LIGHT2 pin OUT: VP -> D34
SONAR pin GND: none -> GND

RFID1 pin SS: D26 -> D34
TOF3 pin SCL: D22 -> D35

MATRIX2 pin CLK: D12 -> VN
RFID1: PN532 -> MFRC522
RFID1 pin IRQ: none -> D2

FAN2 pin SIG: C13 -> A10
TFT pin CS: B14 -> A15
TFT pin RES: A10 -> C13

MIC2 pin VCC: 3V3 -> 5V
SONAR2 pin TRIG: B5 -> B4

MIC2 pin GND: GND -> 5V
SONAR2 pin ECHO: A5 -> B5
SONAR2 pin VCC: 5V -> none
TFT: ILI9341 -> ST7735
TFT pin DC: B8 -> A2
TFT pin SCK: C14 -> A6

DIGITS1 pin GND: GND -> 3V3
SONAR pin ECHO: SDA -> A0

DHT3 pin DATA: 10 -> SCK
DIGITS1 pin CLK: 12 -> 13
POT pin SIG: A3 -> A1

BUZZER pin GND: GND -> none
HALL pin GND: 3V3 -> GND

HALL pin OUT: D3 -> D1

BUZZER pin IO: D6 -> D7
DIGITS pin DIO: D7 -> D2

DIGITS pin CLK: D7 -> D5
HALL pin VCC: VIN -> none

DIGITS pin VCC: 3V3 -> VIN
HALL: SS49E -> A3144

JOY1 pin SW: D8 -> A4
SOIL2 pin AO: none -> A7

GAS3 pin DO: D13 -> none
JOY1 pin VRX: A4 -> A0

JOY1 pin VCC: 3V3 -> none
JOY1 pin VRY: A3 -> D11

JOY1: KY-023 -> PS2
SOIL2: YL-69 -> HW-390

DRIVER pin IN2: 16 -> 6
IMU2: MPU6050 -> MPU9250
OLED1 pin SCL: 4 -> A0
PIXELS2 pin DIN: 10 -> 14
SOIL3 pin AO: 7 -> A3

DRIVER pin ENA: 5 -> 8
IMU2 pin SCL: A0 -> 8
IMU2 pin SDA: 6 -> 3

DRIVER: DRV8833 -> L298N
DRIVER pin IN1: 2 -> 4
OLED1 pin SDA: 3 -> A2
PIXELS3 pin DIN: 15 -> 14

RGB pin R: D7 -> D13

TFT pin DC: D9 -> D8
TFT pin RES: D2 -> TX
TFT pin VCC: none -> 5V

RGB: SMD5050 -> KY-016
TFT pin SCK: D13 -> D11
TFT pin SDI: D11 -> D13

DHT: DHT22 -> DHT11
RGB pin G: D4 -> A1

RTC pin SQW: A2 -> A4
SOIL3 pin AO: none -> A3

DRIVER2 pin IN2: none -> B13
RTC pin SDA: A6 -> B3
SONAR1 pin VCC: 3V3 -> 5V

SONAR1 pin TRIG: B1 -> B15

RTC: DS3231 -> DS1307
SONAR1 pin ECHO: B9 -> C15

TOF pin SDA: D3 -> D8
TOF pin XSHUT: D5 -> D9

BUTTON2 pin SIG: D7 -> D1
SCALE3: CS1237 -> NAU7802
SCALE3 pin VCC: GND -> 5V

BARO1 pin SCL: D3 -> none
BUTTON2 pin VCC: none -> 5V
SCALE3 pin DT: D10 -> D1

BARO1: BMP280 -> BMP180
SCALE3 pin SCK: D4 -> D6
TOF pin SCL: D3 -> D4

____

**Assignment**. Write out, from the lines above, only those from the line with "DIGITS pin VCC: 3V3 -> VIN" to the line with "SOIL2: YL-69 -> HW-390", exactly as given, including the first and the last.

**Expected answer**.
DIGITS pin VCC: 3V3 -> VIN
HALL: SS49E -> A3144

JOY1 pin SW: D8 -> A4
SOIL2 pin AO: none -> A7

GAS3 pin DO: D13 -> none
JOY1 pin VRX: A4 -> A0

JOY1 pin VCC: 3V3 -> none
JOY1 pin VRY: A3 -> D11

JOY1: KY-023 -> PS2
SOIL2: YL-69 -> HW-390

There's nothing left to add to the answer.